Using the listing below, print exactly everything from the line with "(429, 346) = (323, 237): brown" down to the line with "(380, 187) = (546, 324): purple", both included, and nothing more.

* **MATERIAL SHOWN**
=== Begin Enclosure ===

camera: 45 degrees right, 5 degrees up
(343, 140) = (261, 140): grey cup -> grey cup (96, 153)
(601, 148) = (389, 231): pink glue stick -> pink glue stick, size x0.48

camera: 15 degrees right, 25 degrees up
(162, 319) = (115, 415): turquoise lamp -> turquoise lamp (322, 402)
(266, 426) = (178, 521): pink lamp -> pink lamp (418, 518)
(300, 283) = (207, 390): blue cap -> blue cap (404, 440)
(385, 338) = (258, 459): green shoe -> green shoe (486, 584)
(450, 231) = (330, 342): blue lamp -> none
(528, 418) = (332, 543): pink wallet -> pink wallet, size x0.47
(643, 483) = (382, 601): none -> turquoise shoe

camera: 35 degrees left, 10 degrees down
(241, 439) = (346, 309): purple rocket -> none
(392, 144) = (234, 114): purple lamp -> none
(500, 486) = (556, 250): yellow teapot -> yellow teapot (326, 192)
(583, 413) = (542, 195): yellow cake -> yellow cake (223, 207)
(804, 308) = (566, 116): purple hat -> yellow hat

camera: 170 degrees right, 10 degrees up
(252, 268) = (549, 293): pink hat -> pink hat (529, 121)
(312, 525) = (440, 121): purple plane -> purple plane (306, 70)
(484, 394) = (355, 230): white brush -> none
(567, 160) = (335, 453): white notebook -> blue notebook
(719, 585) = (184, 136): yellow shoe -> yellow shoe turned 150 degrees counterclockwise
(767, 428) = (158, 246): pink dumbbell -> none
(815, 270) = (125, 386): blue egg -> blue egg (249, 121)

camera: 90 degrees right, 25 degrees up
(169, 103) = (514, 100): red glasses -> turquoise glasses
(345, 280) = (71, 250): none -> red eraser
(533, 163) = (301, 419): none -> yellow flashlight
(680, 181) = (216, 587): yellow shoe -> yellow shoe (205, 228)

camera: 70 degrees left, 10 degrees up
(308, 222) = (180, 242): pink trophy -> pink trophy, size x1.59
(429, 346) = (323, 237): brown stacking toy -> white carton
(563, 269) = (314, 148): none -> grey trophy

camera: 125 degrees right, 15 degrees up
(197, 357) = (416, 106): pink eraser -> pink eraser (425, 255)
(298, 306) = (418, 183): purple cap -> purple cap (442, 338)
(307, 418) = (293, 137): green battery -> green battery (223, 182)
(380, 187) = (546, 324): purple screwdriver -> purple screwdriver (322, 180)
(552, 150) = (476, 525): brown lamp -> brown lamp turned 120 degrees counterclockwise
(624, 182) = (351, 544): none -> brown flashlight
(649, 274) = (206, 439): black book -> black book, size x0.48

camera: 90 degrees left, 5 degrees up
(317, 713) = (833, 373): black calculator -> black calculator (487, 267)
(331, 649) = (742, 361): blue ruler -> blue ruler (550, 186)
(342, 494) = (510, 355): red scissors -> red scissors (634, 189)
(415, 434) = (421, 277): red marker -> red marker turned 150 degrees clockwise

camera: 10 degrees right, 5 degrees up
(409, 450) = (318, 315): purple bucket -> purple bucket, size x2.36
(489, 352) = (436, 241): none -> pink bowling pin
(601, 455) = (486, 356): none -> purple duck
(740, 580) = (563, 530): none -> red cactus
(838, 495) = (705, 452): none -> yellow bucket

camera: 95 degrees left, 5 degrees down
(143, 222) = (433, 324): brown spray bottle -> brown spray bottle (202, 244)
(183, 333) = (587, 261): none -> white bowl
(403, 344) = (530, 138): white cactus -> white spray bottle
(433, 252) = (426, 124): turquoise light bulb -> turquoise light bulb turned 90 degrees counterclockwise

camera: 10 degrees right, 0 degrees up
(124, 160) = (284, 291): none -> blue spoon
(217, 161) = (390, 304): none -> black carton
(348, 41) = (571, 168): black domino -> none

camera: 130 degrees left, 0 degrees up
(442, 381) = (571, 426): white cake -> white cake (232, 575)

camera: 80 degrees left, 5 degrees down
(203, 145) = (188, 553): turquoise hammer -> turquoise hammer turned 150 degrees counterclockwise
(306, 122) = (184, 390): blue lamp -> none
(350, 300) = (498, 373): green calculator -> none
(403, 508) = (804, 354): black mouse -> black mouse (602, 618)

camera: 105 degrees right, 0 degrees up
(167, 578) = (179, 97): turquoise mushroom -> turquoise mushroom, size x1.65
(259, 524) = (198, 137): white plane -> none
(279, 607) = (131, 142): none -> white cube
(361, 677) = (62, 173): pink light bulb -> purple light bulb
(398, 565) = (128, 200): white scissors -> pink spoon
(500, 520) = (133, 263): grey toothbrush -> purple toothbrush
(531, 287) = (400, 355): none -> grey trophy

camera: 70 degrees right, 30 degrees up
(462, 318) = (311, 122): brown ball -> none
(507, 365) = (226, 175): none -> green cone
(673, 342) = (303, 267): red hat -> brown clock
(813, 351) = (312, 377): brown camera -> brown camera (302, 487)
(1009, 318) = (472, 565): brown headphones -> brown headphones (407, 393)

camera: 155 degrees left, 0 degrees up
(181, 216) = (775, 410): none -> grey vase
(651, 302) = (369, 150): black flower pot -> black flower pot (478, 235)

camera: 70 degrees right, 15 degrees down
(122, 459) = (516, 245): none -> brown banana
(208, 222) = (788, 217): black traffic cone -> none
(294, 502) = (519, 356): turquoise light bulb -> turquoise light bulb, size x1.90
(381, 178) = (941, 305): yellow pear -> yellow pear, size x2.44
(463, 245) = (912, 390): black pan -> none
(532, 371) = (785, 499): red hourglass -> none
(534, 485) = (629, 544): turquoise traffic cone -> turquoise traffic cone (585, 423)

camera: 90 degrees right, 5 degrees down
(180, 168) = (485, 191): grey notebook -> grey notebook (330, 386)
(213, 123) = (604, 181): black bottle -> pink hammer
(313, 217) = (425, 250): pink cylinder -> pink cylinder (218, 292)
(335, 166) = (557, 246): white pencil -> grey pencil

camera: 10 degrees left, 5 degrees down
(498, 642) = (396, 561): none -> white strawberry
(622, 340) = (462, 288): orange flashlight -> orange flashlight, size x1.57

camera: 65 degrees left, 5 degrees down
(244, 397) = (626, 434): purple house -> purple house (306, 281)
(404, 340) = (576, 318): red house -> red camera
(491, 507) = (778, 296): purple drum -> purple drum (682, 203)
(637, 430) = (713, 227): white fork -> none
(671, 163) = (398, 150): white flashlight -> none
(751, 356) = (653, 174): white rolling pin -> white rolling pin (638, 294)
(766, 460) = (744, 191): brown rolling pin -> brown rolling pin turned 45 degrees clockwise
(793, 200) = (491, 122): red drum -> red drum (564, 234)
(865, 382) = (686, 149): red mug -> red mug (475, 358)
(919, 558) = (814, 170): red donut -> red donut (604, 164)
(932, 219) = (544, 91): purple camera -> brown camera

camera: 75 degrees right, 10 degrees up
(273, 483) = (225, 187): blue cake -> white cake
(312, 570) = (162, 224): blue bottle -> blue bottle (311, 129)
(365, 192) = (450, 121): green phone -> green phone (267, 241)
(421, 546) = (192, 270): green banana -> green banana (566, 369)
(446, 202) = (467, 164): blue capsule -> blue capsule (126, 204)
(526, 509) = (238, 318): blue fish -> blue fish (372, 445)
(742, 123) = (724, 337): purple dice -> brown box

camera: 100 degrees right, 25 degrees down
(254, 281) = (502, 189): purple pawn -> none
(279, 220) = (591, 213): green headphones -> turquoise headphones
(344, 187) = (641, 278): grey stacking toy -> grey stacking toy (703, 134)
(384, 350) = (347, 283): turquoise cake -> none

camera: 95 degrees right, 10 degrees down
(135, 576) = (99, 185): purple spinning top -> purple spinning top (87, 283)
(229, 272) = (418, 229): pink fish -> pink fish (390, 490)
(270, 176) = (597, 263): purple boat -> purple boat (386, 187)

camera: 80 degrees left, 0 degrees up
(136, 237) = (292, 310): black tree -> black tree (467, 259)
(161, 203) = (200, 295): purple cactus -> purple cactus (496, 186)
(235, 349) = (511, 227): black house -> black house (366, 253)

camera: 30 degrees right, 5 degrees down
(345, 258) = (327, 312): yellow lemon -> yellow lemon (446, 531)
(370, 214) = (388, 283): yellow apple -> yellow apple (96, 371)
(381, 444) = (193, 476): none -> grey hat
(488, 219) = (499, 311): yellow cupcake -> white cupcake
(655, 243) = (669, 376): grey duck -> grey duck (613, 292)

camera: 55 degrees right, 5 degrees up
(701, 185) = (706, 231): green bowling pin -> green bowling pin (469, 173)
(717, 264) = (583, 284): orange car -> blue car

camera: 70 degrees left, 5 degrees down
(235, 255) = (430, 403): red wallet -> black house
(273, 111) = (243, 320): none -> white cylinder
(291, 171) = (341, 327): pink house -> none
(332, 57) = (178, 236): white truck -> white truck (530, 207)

=== End Enclosure ===

* **WRITTEN RESPONSE**
(429, 346) = (323, 237): brown stacking toy -> white carton
(563, 269) = (314, 148): none -> grey trophy

camera: 125 degrees right, 15 degrees up
(197, 357) = (416, 106): pink eraser -> pink eraser (425, 255)
(298, 306) = (418, 183): purple cap -> purple cap (442, 338)
(307, 418) = (293, 137): green battery -> green battery (223, 182)
(380, 187) = (546, 324): purple screwdriver -> purple screwdriver (322, 180)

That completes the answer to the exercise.